▸ THE DATA:
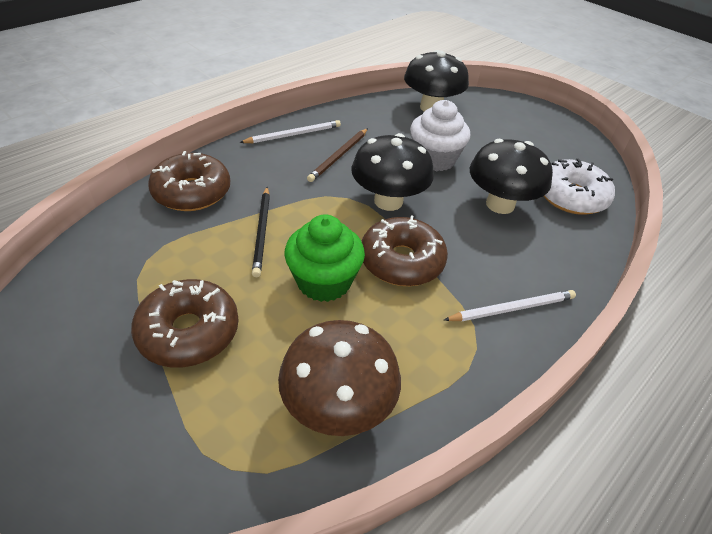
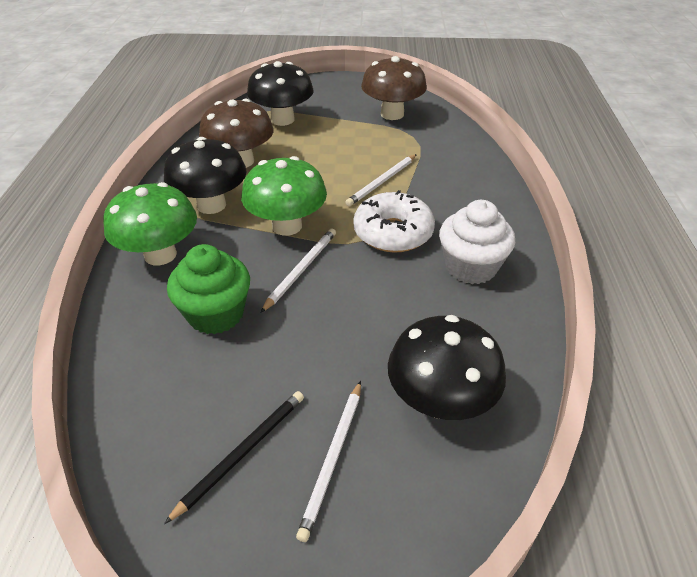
brown donut: [131,279,239,367] [148,151,230,211] [361,216,448,286] = 3 -> none = 0
brown mushroom: [278,320,401,436] = 1 -> [199,99,274,168] [361,56,427,120] = 2
brown pencil: [307,128,368,182] = 1 -> none = 0
green mushroom: none = 0 -> [103,182,197,265] [241,156,327,236] = 2
white pencil: [239,120,341,143] [444,290,576,321] = 2 -> [261,228,336,313] [296,381,361,542] [345,154,417,206] = 3

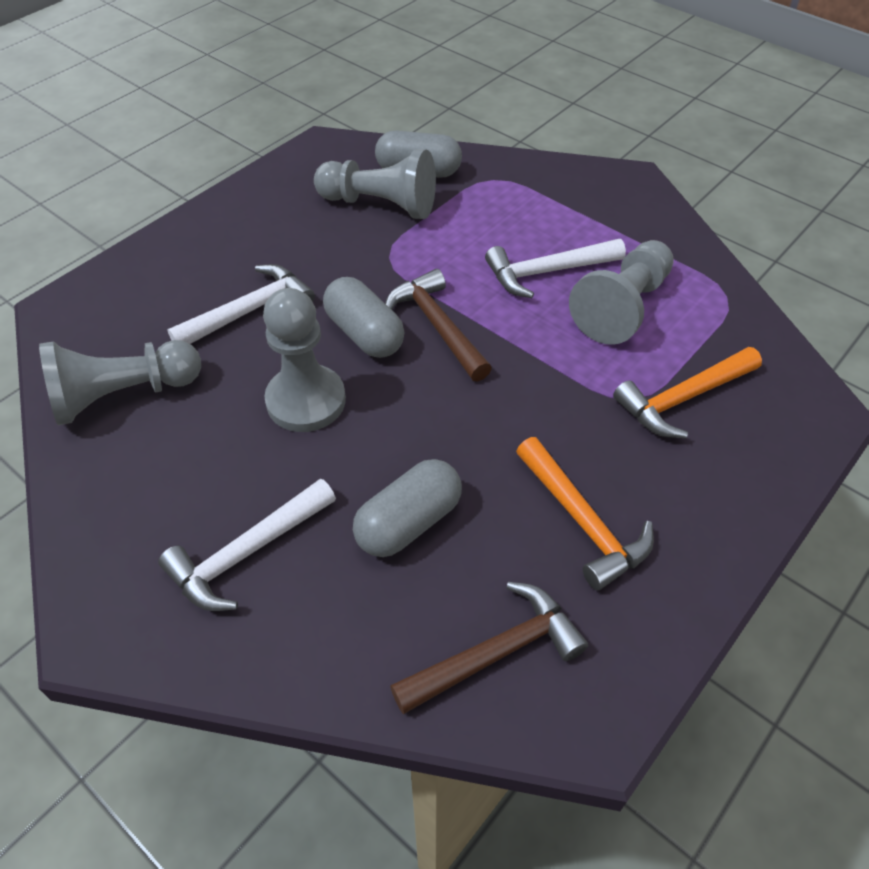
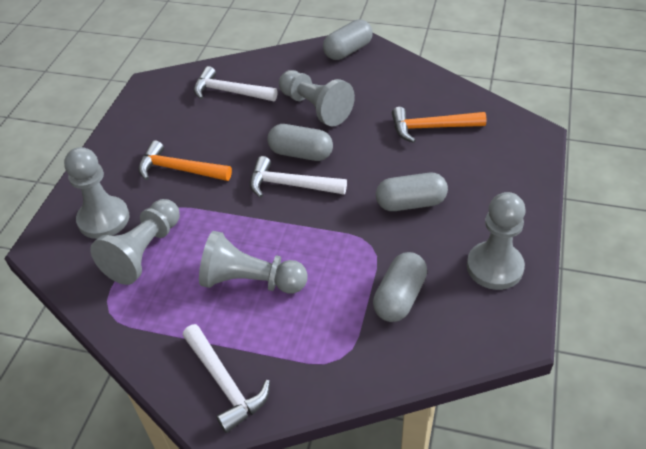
brown hammer: [385,269,492,382] [390,582,588,714] = 2 -> none = 0
grey capsule: [323,277,405,358] [353,459,462,557] [375,131,462,178] = 3 -> [267,124,333,161] [323,19,373,60] [373,252,427,322] [376,173,448,211] = 4
grey pawn: [39,340,201,425] [263,288,346,432] [314,149,436,219] [569,240,674,345] = 4 -> [64,147,130,239] [90,199,180,285] [199,231,308,294] [279,70,355,126] [467,192,526,290] = 5

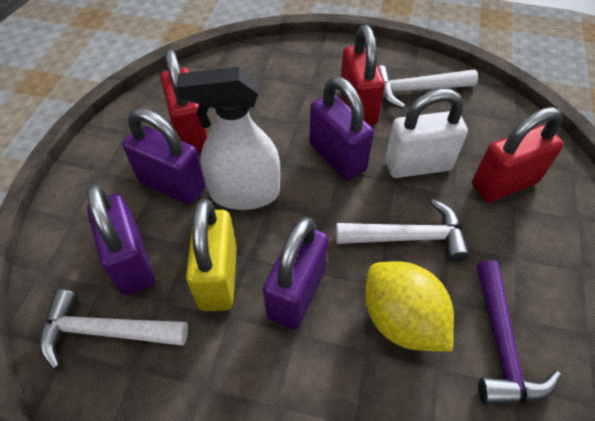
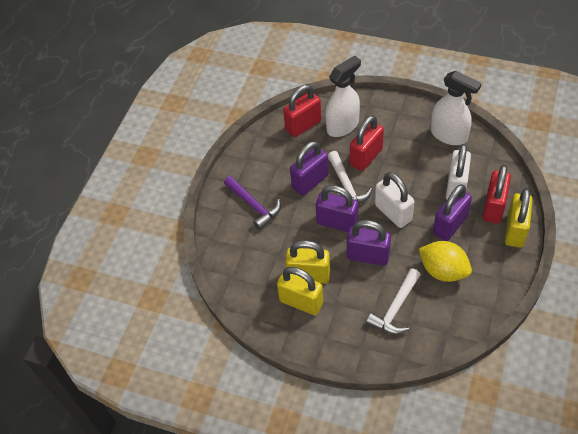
white hammer: [40,289,188,370] [336,199,470,262] [378,65,478,109] = 3 -> [328,151,372,204] [366,268,421,335] = 2
white padlock: [385,89,468,178] = 1 -> [375,172,414,228] [446,144,471,199] = 2
white spray bottle: [176,67,280,210] = 1 -> [325,55,361,137] [431,71,481,145] = 2
yellow padlock: [186,199,237,311] = 1 -> [277,267,323,315] [285,240,330,284] [505,188,533,247] = 3

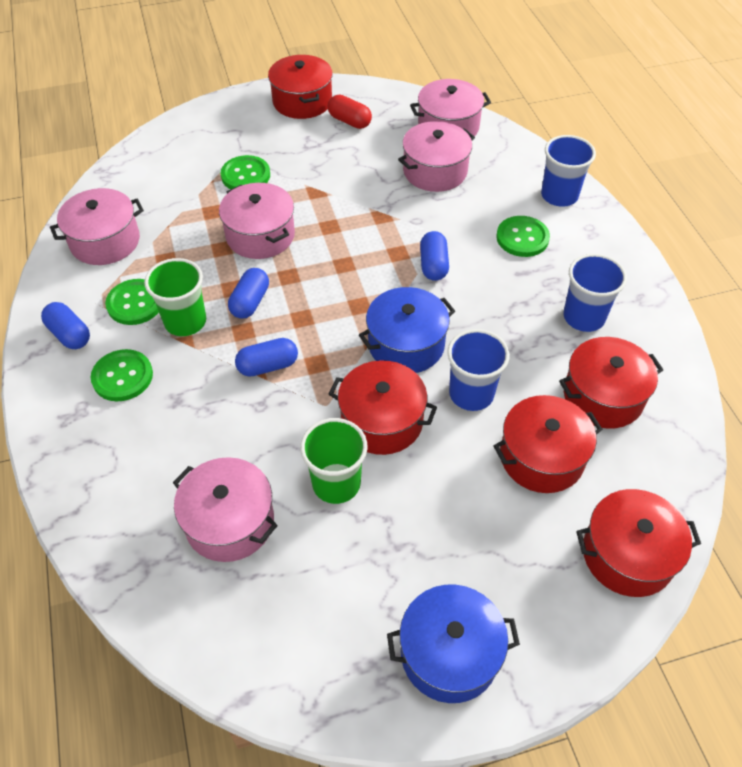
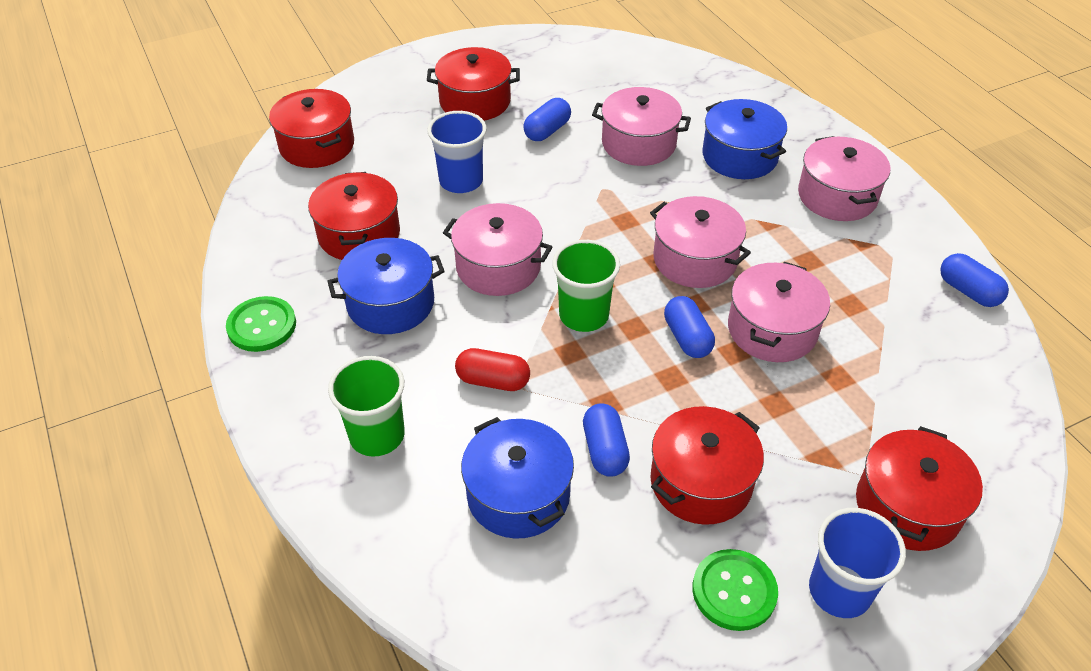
blue cup: [447,329,510,411] [541,135,596,207] [563,254,627,332] = 3 -> [427,111,487,193] [809,508,906,618] = 2
blue pot: [359,287,455,373] [387,584,520,703] = 2 -> [327,238,445,334] [461,417,574,539] [703,99,787,179] = 3
green button: [90,349,153,401] [105,279,159,325] [221,155,270,189] [496,216,550,257] = 4 -> [226,296,296,352] [692,549,778,631] = 2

▸ EXERCISE REQUIREMENTS:
Report the number of lines in the records above that include "pencil", leaving out any other words.

▸ WRITTEN SOLUTION:
2